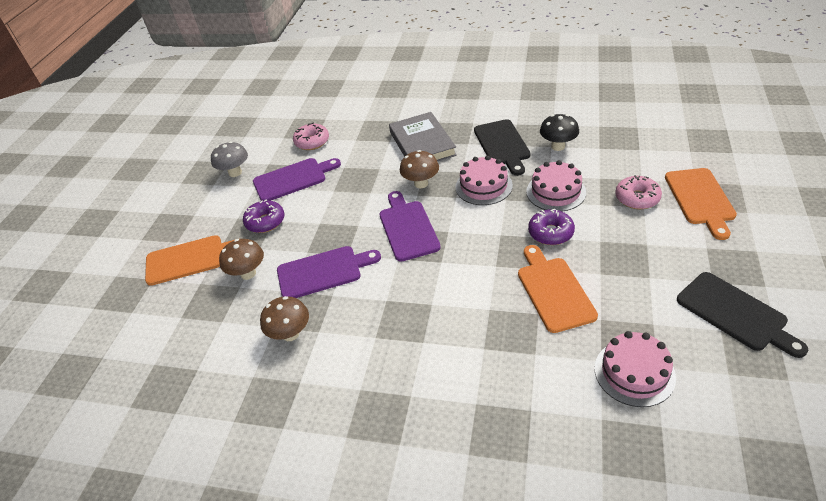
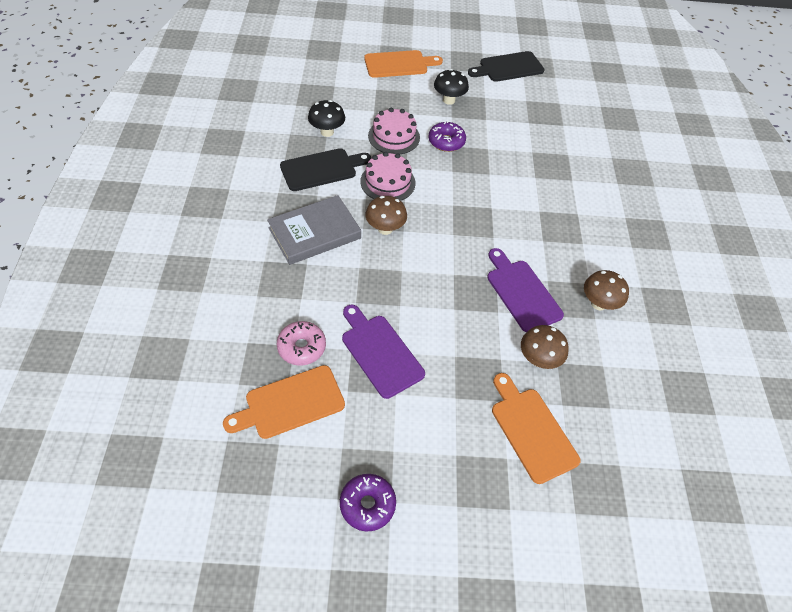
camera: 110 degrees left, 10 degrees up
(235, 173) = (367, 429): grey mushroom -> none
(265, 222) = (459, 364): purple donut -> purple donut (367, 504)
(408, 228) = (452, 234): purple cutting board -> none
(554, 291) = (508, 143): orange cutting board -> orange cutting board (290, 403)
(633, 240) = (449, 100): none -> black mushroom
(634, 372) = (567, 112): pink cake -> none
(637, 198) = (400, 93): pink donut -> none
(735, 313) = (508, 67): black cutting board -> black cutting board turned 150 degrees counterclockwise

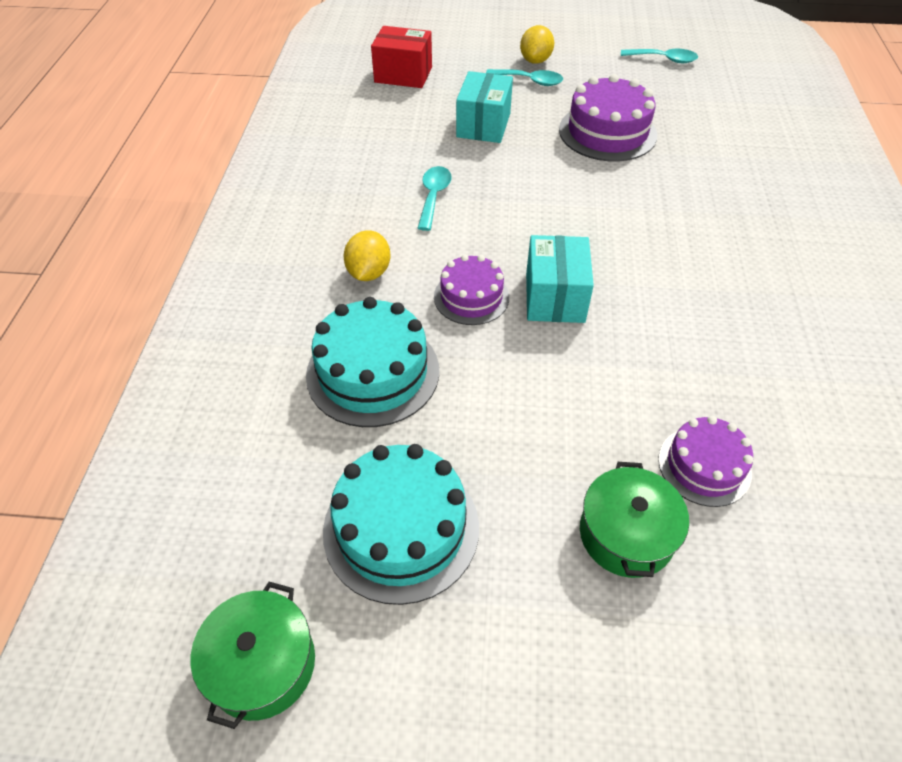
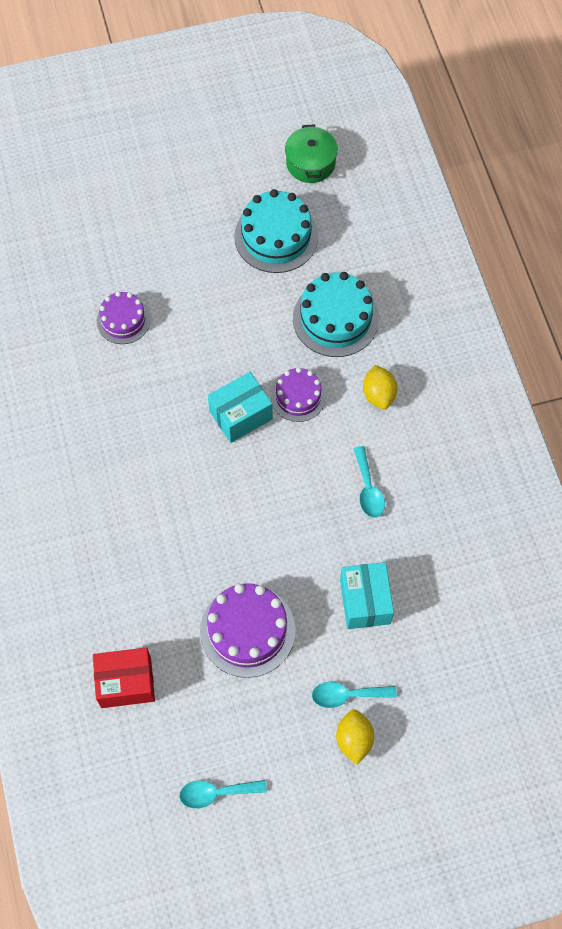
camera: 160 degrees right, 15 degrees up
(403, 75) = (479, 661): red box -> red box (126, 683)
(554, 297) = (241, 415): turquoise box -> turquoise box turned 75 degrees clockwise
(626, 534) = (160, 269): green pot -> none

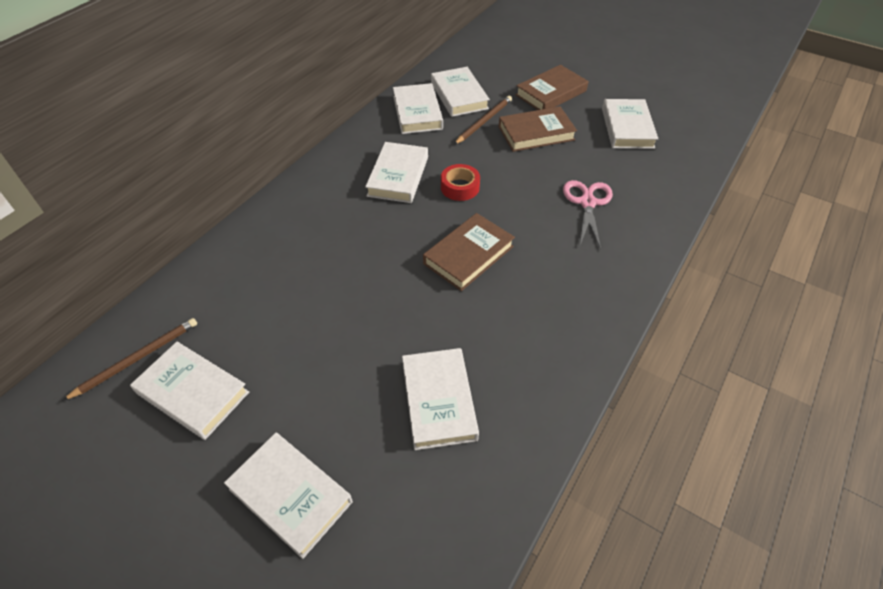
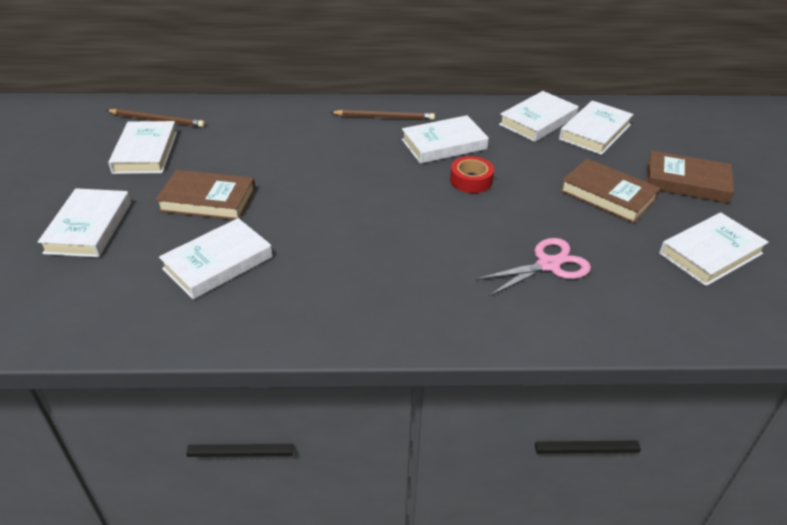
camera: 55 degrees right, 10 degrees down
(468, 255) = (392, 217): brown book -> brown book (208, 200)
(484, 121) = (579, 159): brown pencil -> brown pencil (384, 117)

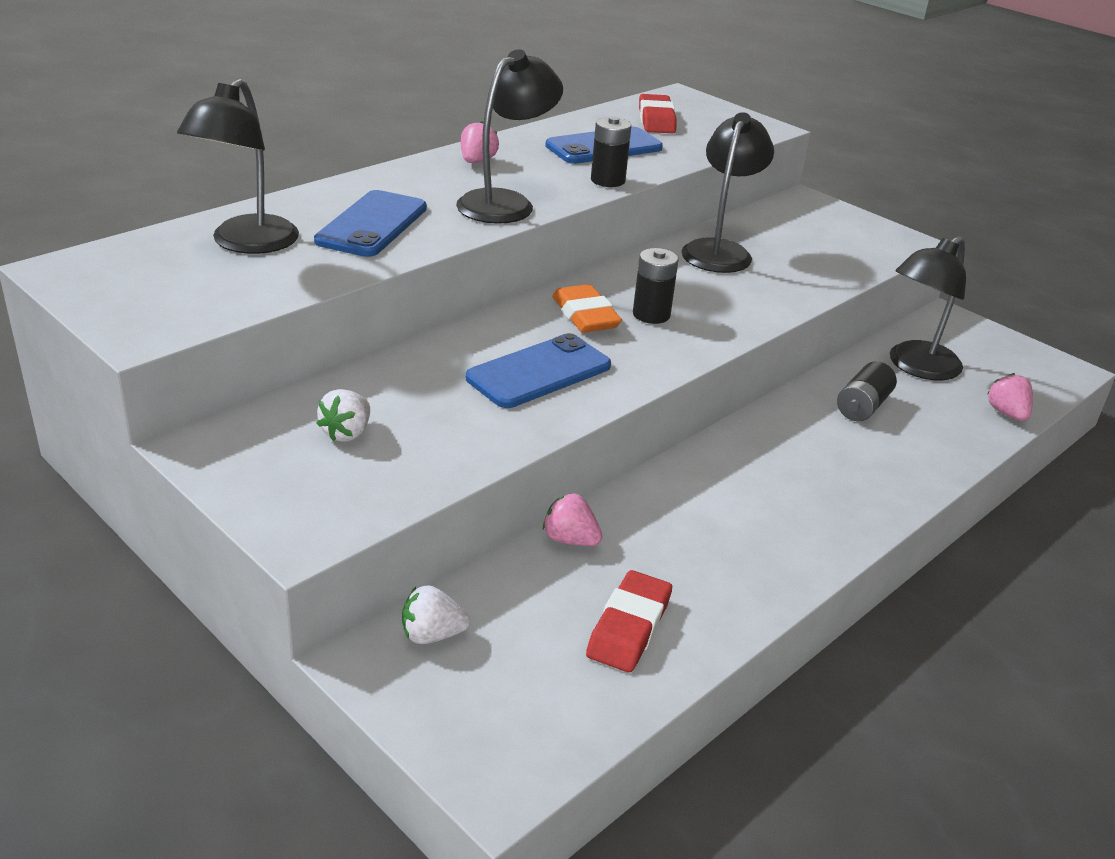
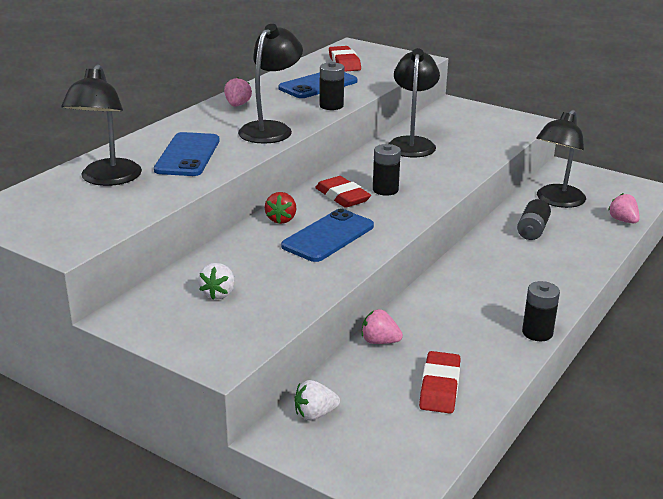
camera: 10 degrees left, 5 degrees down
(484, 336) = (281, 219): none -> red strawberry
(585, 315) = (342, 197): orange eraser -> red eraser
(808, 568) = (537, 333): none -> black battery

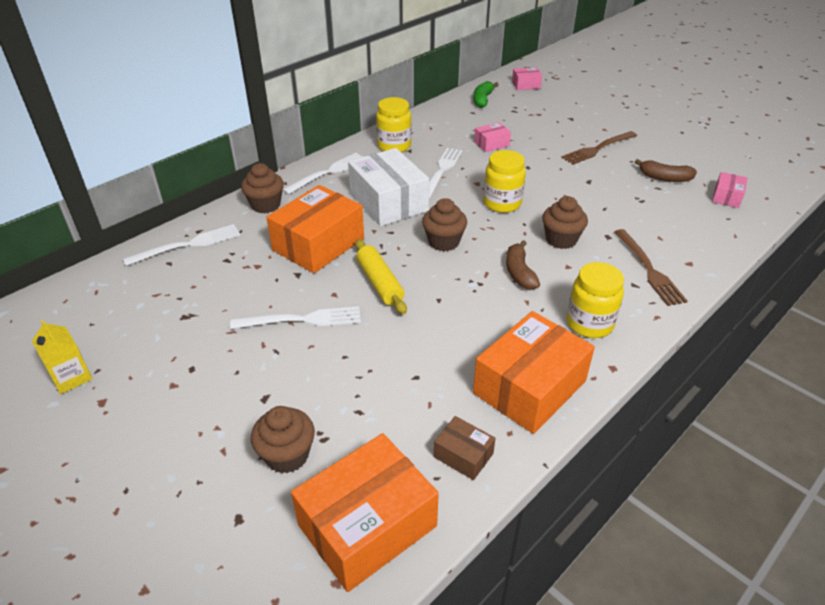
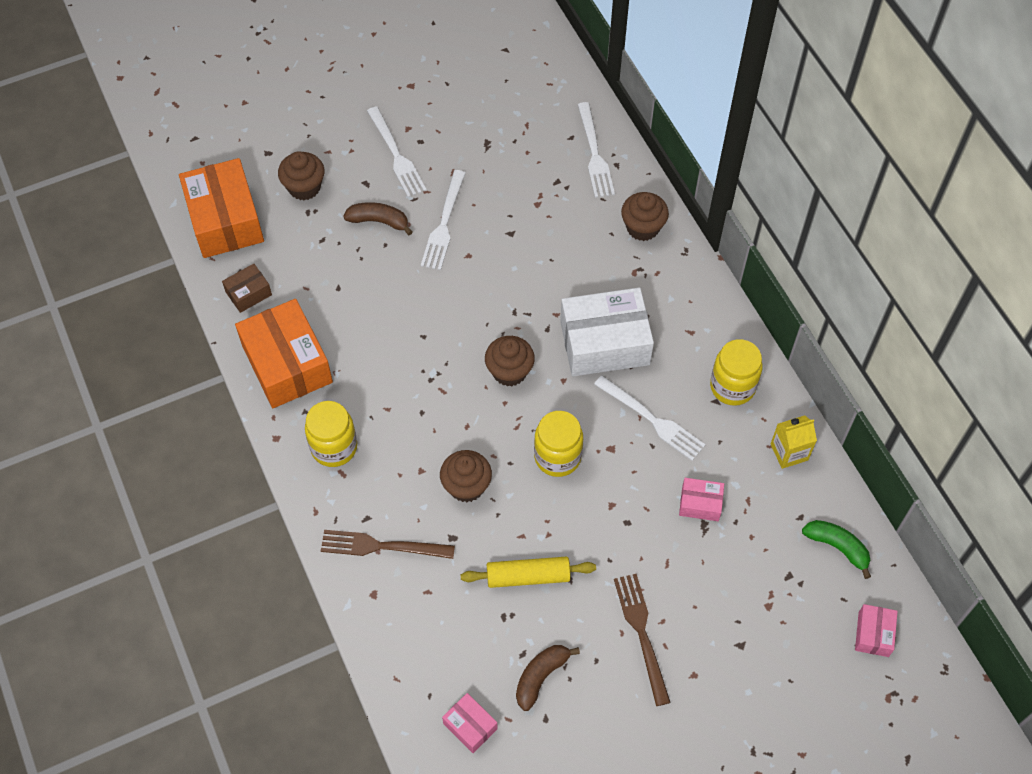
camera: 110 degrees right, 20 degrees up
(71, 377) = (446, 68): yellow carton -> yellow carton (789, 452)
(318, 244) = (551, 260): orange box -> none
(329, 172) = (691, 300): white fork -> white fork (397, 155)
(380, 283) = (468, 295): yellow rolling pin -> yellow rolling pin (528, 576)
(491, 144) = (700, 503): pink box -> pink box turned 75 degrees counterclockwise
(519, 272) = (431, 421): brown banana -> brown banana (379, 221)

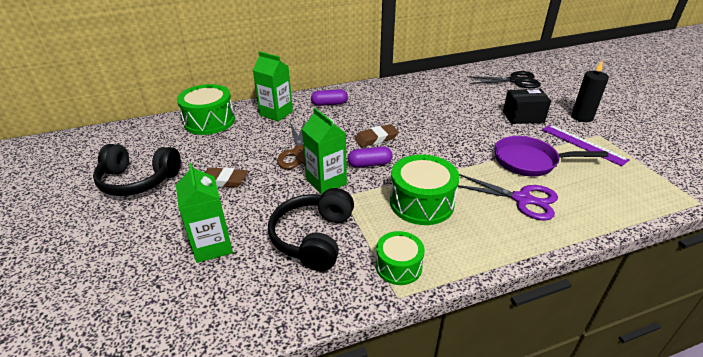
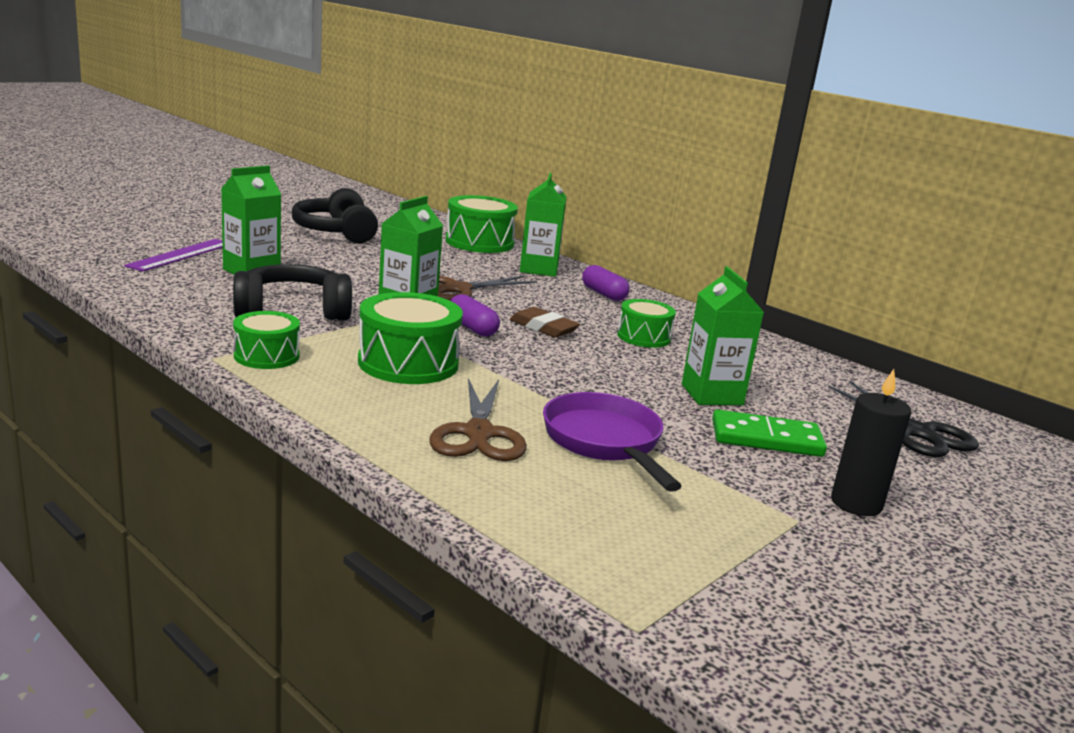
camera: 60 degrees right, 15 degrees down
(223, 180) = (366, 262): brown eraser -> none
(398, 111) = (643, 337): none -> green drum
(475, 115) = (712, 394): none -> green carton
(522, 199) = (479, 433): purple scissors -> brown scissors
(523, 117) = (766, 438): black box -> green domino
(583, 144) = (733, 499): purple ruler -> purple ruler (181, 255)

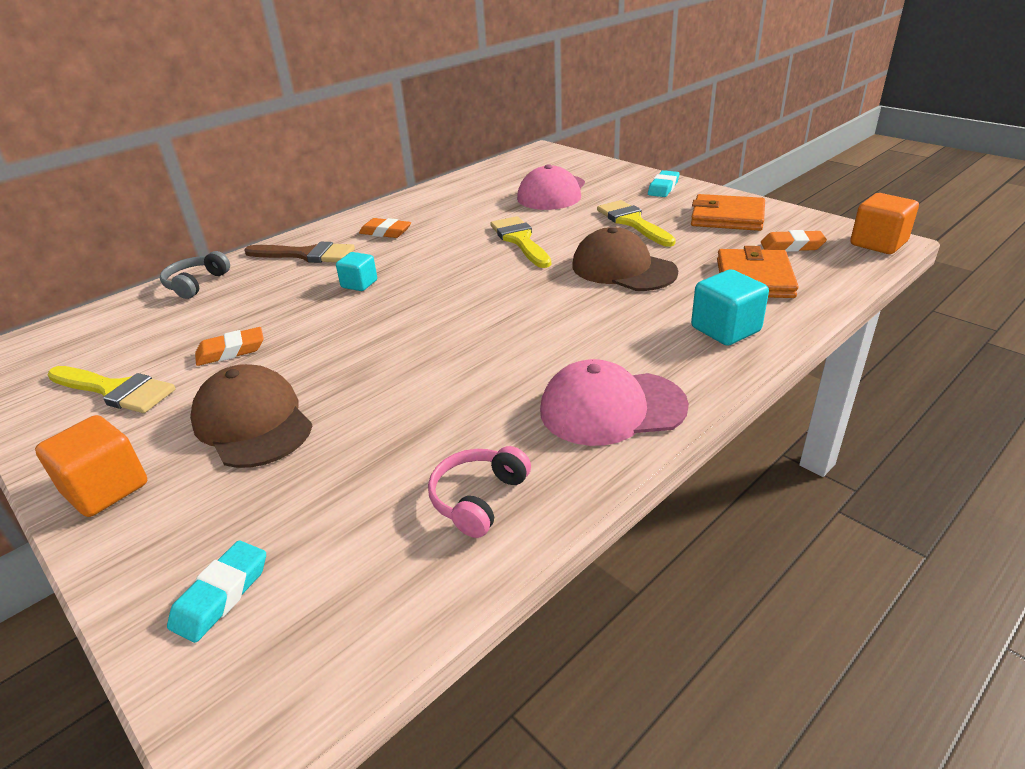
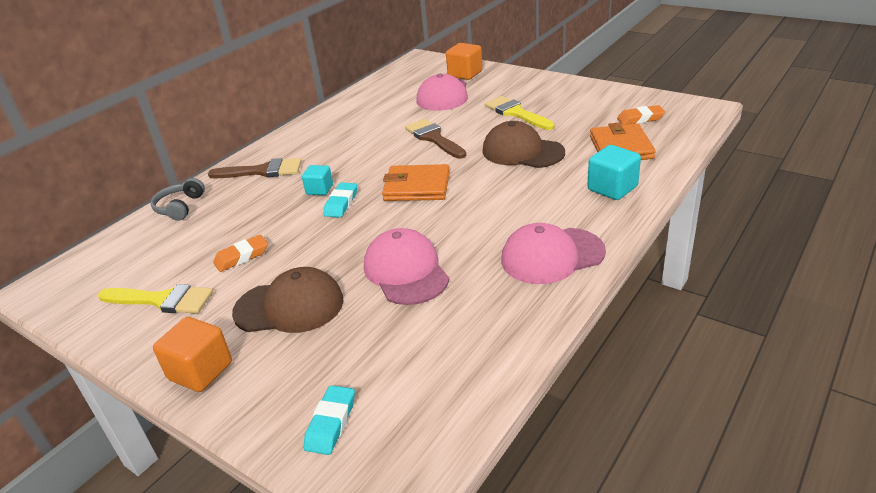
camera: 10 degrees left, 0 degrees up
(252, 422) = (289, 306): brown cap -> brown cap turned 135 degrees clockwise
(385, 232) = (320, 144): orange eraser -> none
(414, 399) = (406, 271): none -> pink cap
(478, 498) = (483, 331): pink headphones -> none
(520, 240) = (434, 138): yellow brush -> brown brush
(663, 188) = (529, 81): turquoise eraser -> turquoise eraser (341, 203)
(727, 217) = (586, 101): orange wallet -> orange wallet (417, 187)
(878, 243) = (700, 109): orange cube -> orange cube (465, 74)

----

Where in the records does the string "black" appear? Copy every line that has it.

> ANSWER TO THIS PROBLEM:
(633, 240) = (449, 100): none -> black mushroom
(735, 313) = (508, 67): black cutting board -> black cutting board turned 150 degrees counterclockwise
(808, 568) = (537, 333): none -> black battery
(523, 117) = (766, 438): black box -> green domino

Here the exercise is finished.